━━━ Records shown

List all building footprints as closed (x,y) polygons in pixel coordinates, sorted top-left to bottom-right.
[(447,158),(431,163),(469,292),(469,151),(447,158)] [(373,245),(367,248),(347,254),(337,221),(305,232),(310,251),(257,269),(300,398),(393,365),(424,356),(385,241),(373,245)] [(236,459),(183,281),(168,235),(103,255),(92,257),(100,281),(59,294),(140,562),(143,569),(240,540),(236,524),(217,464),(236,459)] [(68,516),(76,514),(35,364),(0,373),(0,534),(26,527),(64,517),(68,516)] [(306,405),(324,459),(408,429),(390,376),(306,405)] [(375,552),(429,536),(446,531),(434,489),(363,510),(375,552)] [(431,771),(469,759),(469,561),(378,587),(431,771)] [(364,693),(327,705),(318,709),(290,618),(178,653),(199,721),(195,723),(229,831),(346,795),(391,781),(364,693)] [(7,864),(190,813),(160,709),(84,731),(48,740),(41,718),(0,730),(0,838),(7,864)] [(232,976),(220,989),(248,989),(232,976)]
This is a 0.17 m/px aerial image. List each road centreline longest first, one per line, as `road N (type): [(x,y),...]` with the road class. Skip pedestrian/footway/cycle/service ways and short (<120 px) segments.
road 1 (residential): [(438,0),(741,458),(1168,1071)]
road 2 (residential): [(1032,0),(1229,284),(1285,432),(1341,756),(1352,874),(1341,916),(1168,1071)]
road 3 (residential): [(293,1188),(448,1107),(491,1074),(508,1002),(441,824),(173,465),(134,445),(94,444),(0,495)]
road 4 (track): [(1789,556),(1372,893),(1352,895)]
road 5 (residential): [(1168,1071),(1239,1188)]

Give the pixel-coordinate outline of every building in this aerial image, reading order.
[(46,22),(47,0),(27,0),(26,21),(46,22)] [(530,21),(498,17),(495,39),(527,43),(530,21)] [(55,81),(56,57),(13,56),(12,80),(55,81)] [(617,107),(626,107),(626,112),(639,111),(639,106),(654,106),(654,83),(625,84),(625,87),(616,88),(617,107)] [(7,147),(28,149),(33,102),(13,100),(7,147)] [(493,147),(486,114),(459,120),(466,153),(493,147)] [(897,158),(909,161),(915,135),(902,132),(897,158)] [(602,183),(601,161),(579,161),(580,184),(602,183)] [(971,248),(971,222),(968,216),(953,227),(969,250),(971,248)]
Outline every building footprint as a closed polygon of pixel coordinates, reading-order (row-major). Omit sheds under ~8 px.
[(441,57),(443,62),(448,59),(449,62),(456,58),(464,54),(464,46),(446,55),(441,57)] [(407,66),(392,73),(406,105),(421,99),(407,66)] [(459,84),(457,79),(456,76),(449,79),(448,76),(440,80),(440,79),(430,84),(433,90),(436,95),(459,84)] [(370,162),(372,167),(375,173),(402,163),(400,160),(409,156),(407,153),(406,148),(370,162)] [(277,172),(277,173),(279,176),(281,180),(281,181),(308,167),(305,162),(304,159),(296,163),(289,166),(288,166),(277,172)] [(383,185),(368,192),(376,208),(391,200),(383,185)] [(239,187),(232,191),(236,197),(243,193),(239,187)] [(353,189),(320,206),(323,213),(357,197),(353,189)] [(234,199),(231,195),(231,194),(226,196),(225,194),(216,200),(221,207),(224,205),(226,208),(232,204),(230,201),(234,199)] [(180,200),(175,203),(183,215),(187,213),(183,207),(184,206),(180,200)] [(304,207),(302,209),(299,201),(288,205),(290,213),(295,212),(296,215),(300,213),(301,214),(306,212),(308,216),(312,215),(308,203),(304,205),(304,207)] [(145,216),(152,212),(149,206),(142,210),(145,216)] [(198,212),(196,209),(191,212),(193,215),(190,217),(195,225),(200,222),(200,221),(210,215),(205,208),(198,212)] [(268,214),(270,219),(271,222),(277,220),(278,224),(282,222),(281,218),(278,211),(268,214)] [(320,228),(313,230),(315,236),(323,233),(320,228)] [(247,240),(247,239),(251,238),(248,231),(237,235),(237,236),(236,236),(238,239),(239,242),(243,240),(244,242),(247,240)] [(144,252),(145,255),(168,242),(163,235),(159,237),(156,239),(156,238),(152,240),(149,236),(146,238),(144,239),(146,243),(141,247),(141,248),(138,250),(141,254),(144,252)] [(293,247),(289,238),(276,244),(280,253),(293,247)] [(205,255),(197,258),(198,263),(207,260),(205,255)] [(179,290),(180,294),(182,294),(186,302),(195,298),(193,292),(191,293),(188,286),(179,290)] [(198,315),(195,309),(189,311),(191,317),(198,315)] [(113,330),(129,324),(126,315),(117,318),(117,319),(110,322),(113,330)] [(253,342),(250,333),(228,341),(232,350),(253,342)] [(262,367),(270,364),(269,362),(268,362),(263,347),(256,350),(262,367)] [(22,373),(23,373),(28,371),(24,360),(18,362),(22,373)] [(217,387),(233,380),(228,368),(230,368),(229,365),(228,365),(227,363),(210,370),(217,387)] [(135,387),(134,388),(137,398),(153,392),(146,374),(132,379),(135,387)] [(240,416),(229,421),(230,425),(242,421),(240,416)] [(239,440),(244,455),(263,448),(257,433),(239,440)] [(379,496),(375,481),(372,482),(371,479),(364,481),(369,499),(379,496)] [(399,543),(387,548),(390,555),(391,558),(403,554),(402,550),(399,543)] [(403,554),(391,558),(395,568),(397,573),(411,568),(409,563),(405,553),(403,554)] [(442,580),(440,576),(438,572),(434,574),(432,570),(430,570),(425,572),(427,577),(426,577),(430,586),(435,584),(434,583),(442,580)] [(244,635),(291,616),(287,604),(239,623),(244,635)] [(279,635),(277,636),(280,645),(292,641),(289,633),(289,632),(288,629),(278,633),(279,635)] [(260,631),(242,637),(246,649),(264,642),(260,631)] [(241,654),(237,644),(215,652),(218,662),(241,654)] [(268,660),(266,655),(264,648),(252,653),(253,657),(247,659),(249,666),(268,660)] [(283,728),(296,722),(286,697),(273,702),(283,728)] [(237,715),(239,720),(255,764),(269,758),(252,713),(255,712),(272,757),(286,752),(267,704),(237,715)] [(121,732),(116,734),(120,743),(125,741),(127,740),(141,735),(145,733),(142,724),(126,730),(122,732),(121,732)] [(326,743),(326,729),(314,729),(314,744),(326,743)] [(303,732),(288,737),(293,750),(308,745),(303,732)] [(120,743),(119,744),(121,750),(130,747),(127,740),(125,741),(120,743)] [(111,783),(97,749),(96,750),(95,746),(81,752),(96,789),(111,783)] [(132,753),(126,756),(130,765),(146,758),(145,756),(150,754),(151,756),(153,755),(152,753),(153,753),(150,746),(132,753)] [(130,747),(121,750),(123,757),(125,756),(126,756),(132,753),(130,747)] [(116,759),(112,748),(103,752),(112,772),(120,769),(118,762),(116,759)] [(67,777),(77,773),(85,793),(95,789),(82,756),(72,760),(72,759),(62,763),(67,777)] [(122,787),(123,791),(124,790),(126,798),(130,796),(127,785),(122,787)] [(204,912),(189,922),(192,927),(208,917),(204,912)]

━━━━━━

Problem to work on: Retype the data exactly.

Response to this exercise:
List all building footprints as closed (x,y) polygons in pixel coordinates, sorted top-left to bottom-right.
[(447,158),(431,163),(469,292),(469,151),(447,158)] [(373,245),(367,248),(347,254),(337,221),(305,232),(310,251),(257,269),(300,398),(393,365),(424,356),(385,241),(373,245)] [(236,459),(183,281),(168,235),(103,255),(92,257),(100,281),(59,294),(140,562),(143,569),(240,540),(236,524),(217,464),(236,459)] [(68,516),(76,514),(35,364),(0,373),(0,534),(26,527),(64,517),(68,516)] [(306,405),(324,459),(408,429),(390,376),(306,405)] [(375,552),(429,536),(446,531),(434,489),(363,510),(375,552)] [(431,771),(469,759),(469,561),(378,587),(431,771)] [(364,693),(327,705),(318,709),(290,618),(178,653),(199,721),(195,723),(229,831),(346,795),(391,781),(364,693)] [(7,864),(190,813),(160,709),(84,731),(48,740),(41,718),(0,730),(0,838),(7,864)] [(232,976),(220,989),(248,989),(232,976)]
This is a 0.17 m/px aerial image. List each road centreline longest first, one per line, as `road N (type): [(x,y),...]` with the road class. Skip pedestrian/footway/cycle/service ways and short (<120 px) segments.
road 1 (residential): [(438,0),(741,458),(1168,1071)]
road 2 (residential): [(1032,0),(1229,284),(1285,432),(1341,756),(1352,874),(1341,916),(1168,1071)]
road 3 (residential): [(293,1188),(448,1107),(491,1074),(508,1002),(441,824),(173,465),(134,445),(94,444),(0,495)]
road 4 (track): [(1789,556),(1372,893),(1352,895)]
road 5 (residential): [(1168,1071),(1239,1188)]

Give the pixel-coordinate outline of every building in this aerial image, reading order.
[(46,22),(47,0),(27,0),(26,21),(46,22)] [(530,21),(498,17),(495,39),(527,43),(530,21)] [(55,81),(56,57),(13,56),(12,80),(55,81)] [(617,107),(626,107),(626,112),(639,111),(639,106),(654,106),(654,83),(625,84),(625,87),(616,88),(617,107)] [(7,147),(28,149),(33,102),(13,100),(7,147)] [(493,147),(486,114),(459,120),(466,153),(493,147)] [(897,158),(909,161),(915,135),(902,132),(897,158)] [(602,183),(601,161),(579,161),(580,184),(602,183)] [(971,248),(971,222),(968,216),(953,227),(969,250),(971,248)]
Outline every building footprint as a closed polygon of pixel coordinates, reading-order (row-major). Omit sheds under ~8 px.
[(441,57),(443,62),(448,59),(449,62),(456,58),(464,54),(464,46),(446,55),(441,57)] [(407,66),(392,73),(406,105),(421,99),(407,66)] [(459,84),(457,79),(456,76),(449,79),(448,76),(440,80),(440,79),(430,84),(433,90),(436,95),(459,84)] [(370,162),(372,167),(375,173),(402,163),(400,160),(409,156),(407,153),(406,148),(370,162)] [(277,172),(277,173),(279,176),(281,180),(281,181),(308,167),(305,162),(304,159),(296,163),(289,166),(288,166),(277,172)] [(383,185),(368,192),(376,208),(391,200),(383,185)] [(239,187),(232,191),(236,197),(243,193),(239,187)] [(353,189),(320,206),(323,213),(357,197),(353,189)] [(234,199),(231,195),(231,194),(226,196),(225,194),(216,200),(221,207),(224,205),(226,208),(232,204),(230,201),(234,199)] [(180,200),(175,203),(183,215),(187,213),(183,207),(184,206),(180,200)] [(304,207),(302,209),(299,201),(288,205),(290,213),(295,212),(296,215),(300,213),(301,214),(306,212),(308,216),(312,215),(308,203),(304,205),(304,207)] [(145,216),(152,212),(149,206),(142,210),(145,216)] [(198,212),(196,209),(191,212),(193,215),(190,217),(195,225),(200,222),(200,221),(210,215),(205,208),(198,212)] [(268,214),(270,219),(271,222),(277,220),(278,224),(282,222),(281,218),(278,211),(268,214)] [(320,228),(313,230),(315,236),(323,233),(320,228)] [(247,240),(247,239),(251,238),(248,231),(237,235),(237,236),(236,236),(238,239),(239,242),(243,240),(244,242),(247,240)] [(144,252),(145,255),(168,242),(163,235),(159,237),(156,239),(156,238),(152,240),(149,236),(146,238),(144,239),(146,243),(141,247),(141,248),(138,250),(141,254),(144,252)] [(293,247),(289,238),(276,244),(280,253),(293,247)] [(205,255),(197,258),(198,263),(207,260),(205,255)] [(179,290),(180,294),(182,294),(186,302),(195,298),(193,292),(191,293),(188,286),(179,290)] [(198,315),(195,309),(189,311),(191,317),(198,315)] [(113,330),(129,324),(126,315),(117,318),(117,319),(110,322),(113,330)] [(253,342),(250,333),(228,341),(232,350),(253,342)] [(262,367),(270,364),(269,362),(268,362),(263,347),(256,350),(262,367)] [(22,373),(23,373),(28,371),(24,360),(18,362),(22,373)] [(217,387),(233,380),(228,368),(230,368),(229,365),(228,365),(227,363),(210,370),(217,387)] [(135,387),(134,388),(137,398),(153,392),(146,374),(132,379),(135,387)] [(240,416),(229,421),(230,425),(242,421),(240,416)] [(239,440),(244,455),(263,448),(257,433),(239,440)] [(379,496),(375,481),(372,482),(371,479),(364,481),(369,499),(379,496)] [(399,543),(387,548),(390,555),(391,558),(403,554),(402,550),(399,543)] [(403,554),(391,558),(395,568),(397,573),(411,568),(409,563),(405,553),(403,554)] [(442,580),(440,576),(438,572),(434,574),(432,570),(430,570),(425,572),(427,577),(426,577),(430,586),(435,584),(434,583),(442,580)] [(244,635),(291,616),(287,604),(239,623),(244,635)] [(279,635),(277,636),(280,645),(292,641),(289,633),(289,632),(288,629),(278,633),(279,635)] [(260,631),(242,637),(246,649),(264,642),(260,631)] [(241,654),(237,644),(215,652),(218,662),(241,654)] [(268,660),(266,655),(264,648),(252,653),(253,657),(247,659),(249,666),(268,660)] [(283,728),(296,722),(286,697),(273,702),(283,728)] [(237,715),(239,720),(255,764),(269,758),(252,713),(255,712),(272,757),(286,752),(267,704),(237,715)] [(121,732),(116,734),(120,743),(125,741),(127,740),(141,735),(145,733),(142,724),(126,730),(122,732),(121,732)] [(326,743),(326,729),(314,729),(314,744),(326,743)] [(303,732),(288,737),(293,750),(308,745),(303,732)] [(120,743),(119,744),(121,750),(130,747),(127,740),(125,741),(120,743)] [(111,783),(97,749),(96,750),(95,746),(81,752),(96,789),(111,783)] [(132,753),(126,756),(130,765),(146,758),(145,756),(150,754),(151,756),(153,755),(152,753),(153,753),(150,746),(132,753)] [(130,747),(121,750),(123,757),(125,756),(126,756),(132,753),(130,747)] [(116,759),(112,748),(103,752),(112,772),(120,769),(118,762),(116,759)] [(67,777),(77,773),(85,793),(95,789),(82,756),(72,760),(72,759),(62,763),(67,777)] [(122,787),(123,791),(124,790),(126,798),(130,796),(127,785),(122,787)] [(204,912),(189,922),(192,927),(208,917),(204,912)]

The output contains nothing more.